> _What this task involves_
Repeat the data exactly. Pictures stay out.

> _Exercise data_

<<<<

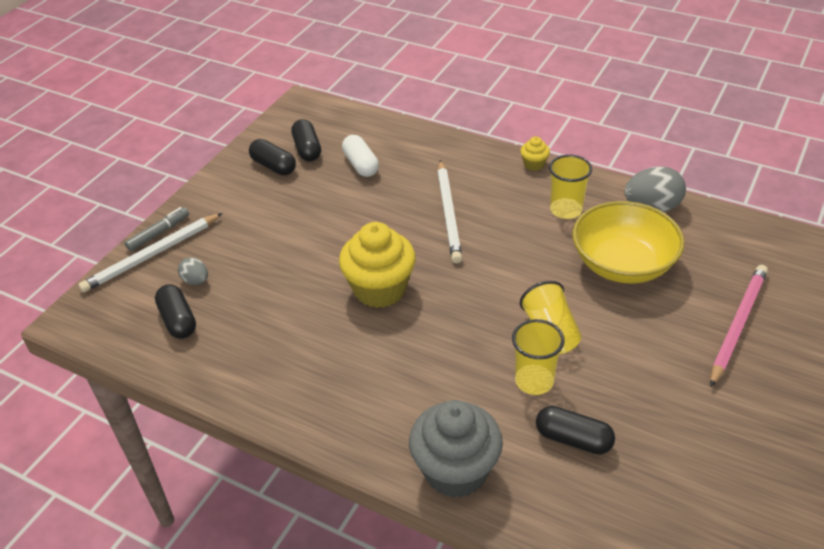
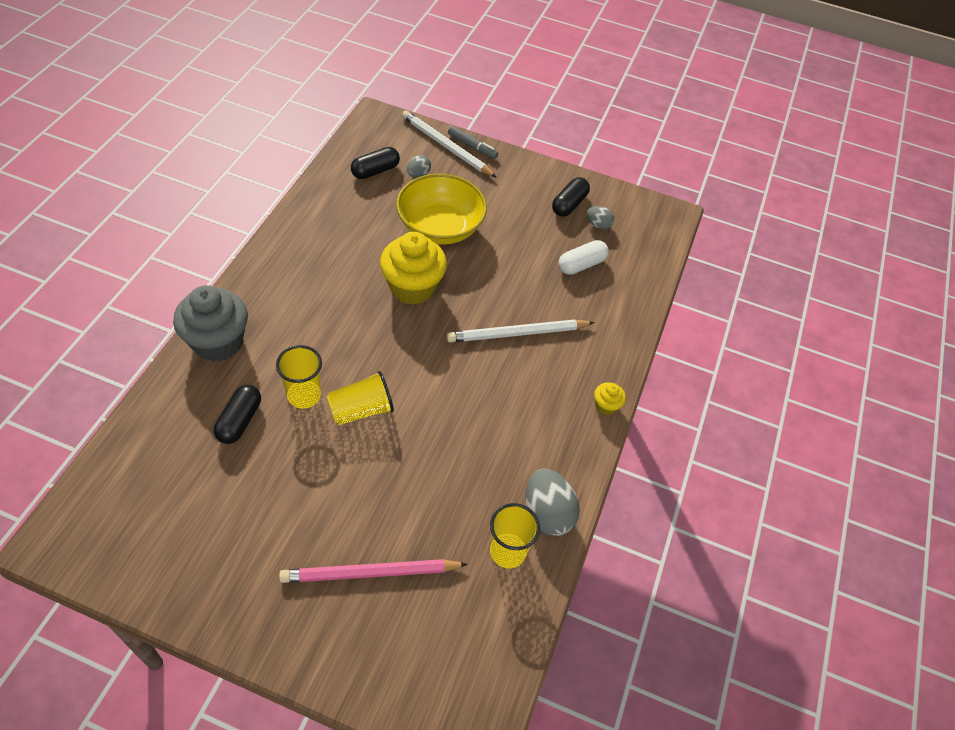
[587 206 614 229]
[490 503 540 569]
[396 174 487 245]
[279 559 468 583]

>>>>

> _Result for this task_
[587 206 614 229]
[490 503 540 569]
[396 174 487 245]
[279 559 468 583]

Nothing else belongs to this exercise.